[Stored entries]
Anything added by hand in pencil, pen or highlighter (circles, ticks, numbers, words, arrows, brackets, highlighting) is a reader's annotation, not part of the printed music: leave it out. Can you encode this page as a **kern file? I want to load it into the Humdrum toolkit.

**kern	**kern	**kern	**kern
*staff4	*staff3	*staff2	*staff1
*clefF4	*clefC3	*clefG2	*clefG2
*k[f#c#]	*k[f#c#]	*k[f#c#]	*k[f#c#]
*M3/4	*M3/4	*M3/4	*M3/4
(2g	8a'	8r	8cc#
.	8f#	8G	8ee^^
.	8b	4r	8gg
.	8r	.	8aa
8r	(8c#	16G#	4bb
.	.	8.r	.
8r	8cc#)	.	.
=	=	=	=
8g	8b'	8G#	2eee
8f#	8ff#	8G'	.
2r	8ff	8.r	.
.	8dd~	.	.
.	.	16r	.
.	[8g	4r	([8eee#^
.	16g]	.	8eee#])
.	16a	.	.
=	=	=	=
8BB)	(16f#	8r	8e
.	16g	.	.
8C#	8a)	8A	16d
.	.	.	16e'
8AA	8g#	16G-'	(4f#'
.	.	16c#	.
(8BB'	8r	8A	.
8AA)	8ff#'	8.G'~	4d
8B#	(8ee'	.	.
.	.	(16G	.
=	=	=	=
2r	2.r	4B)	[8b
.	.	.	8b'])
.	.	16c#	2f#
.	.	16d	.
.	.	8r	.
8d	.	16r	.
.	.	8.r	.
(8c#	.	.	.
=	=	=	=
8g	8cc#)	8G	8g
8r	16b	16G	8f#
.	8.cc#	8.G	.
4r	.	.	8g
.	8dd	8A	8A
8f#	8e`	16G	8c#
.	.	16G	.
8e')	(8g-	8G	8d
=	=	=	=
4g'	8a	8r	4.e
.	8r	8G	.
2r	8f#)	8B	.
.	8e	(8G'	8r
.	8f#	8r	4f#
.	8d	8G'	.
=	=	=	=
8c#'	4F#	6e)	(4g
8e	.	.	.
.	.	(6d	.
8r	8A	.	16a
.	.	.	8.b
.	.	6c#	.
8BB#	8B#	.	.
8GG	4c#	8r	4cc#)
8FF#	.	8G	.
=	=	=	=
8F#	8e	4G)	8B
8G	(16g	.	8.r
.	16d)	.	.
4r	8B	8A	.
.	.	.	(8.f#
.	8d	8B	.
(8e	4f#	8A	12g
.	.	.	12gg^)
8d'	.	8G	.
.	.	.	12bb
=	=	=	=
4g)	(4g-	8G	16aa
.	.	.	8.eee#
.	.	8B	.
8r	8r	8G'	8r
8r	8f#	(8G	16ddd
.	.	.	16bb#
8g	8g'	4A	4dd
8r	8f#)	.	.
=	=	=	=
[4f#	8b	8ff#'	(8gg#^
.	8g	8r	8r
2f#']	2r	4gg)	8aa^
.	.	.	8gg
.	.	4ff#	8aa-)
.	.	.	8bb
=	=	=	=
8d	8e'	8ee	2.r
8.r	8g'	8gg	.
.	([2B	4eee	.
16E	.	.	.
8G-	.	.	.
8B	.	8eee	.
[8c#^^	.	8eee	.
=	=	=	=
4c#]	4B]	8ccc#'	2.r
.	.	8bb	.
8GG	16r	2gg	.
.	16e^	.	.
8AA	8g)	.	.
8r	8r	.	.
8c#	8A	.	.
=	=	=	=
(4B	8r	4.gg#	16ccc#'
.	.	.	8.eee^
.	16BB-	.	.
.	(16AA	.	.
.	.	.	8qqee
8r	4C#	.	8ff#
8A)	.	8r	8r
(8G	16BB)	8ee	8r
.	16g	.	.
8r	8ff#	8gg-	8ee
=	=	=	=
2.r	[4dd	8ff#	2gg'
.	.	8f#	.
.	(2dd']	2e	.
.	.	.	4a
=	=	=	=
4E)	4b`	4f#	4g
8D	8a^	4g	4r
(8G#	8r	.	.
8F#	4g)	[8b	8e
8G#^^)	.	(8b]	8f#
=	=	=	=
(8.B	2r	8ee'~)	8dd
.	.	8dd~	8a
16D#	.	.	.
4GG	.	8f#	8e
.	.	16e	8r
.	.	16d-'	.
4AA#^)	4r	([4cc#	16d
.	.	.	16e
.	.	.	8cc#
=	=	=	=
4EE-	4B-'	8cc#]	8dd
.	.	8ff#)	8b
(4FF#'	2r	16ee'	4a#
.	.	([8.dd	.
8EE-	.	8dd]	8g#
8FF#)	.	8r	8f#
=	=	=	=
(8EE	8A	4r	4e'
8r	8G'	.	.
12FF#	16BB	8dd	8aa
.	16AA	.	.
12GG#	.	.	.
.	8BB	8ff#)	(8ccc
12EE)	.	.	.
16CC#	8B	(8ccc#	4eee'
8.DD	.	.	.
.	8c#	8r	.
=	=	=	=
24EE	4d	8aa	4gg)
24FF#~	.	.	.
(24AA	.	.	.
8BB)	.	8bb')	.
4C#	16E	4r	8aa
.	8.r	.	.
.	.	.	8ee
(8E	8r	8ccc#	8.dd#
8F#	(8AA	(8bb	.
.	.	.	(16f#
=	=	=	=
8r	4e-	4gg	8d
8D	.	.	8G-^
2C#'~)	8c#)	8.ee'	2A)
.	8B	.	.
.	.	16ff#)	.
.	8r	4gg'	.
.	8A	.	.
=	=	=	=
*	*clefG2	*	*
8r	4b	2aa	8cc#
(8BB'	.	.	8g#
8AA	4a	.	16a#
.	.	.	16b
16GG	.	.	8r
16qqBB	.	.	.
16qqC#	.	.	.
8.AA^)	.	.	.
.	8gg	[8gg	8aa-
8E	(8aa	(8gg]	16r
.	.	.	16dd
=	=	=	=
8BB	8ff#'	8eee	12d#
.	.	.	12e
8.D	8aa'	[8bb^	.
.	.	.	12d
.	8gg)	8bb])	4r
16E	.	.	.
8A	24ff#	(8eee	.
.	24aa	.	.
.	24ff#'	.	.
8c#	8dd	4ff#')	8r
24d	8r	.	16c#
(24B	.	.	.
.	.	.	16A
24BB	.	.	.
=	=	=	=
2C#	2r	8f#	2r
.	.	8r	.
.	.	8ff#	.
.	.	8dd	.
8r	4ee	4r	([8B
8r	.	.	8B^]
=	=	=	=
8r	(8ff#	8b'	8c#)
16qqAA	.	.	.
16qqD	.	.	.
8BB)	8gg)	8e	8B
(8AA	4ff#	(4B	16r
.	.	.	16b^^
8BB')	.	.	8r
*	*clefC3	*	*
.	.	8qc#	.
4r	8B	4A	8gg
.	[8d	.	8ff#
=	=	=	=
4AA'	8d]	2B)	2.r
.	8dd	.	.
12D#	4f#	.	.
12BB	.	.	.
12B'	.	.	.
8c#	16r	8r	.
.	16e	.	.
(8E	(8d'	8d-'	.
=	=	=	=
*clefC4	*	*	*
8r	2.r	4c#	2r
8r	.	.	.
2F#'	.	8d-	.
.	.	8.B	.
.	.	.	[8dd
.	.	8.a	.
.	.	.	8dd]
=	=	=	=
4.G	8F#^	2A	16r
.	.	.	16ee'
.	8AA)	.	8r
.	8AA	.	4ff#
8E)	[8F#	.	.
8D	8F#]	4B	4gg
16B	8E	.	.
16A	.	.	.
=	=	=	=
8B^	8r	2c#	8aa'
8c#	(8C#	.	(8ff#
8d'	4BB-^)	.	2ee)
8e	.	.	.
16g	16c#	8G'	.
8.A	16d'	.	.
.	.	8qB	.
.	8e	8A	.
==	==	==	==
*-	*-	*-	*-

- _To do_
From the items above, pull out each line that contains the string "kern" and copy those lines.

- _Task result_
Anything added by hand in pencil, pen or highlighter (circles, ticks, numbers, words, arrows, brackets, highlighting) is a reader's annotation, not part of the printed music: leave it out. Can you encode this page as a **kern file? I want to load it into the Humdrum toolkit.
**kern	**kern	**kern	**kern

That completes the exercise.